Data shown
Start of Block

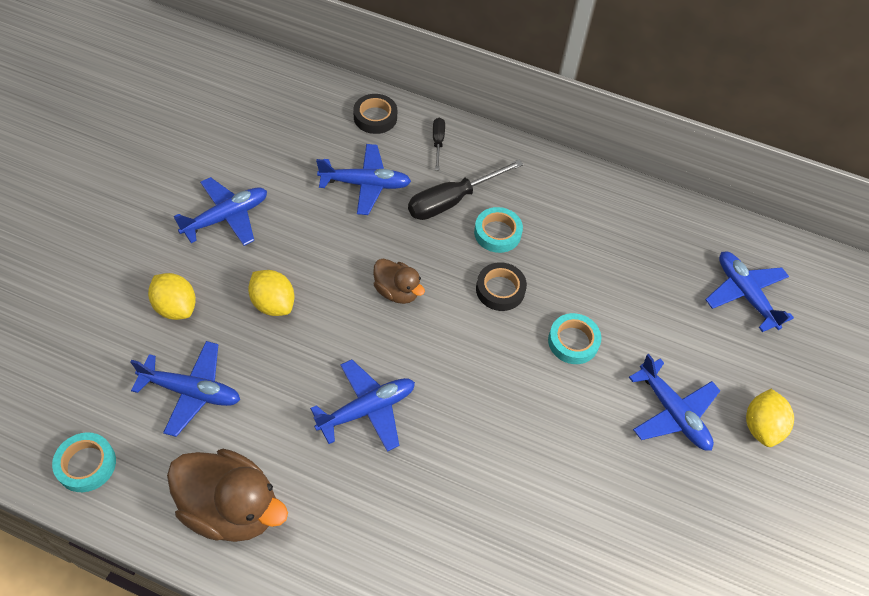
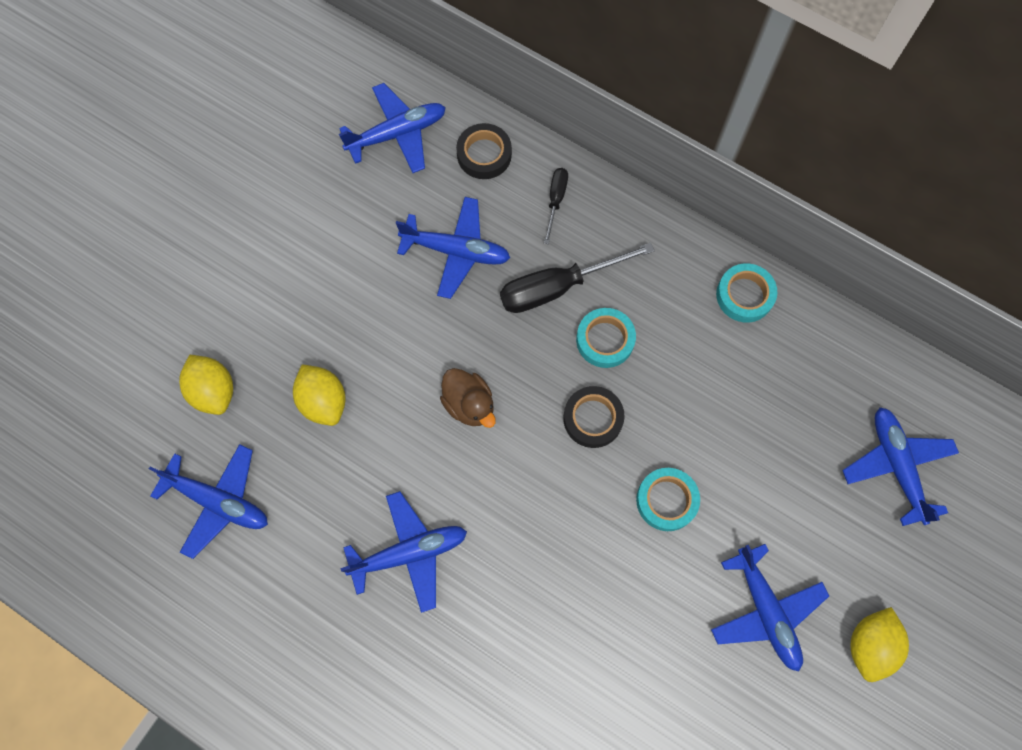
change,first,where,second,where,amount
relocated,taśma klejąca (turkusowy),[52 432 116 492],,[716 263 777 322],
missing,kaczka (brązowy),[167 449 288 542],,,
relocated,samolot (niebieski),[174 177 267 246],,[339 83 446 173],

End of Block

Task objective
Please print exactly the lines from the one containing "relocated,taśma klejąca (turkusowy),[52" through the last line of the material.

Solution below
relocated,taśma klejąca (turkusowy),[52 432 116 492],,[716 263 777 322],
missing,kaczka (brązowy),[167 449 288 542],,,
relocated,samolot (niebieski),[174 177 267 246],,[339 83 446 173],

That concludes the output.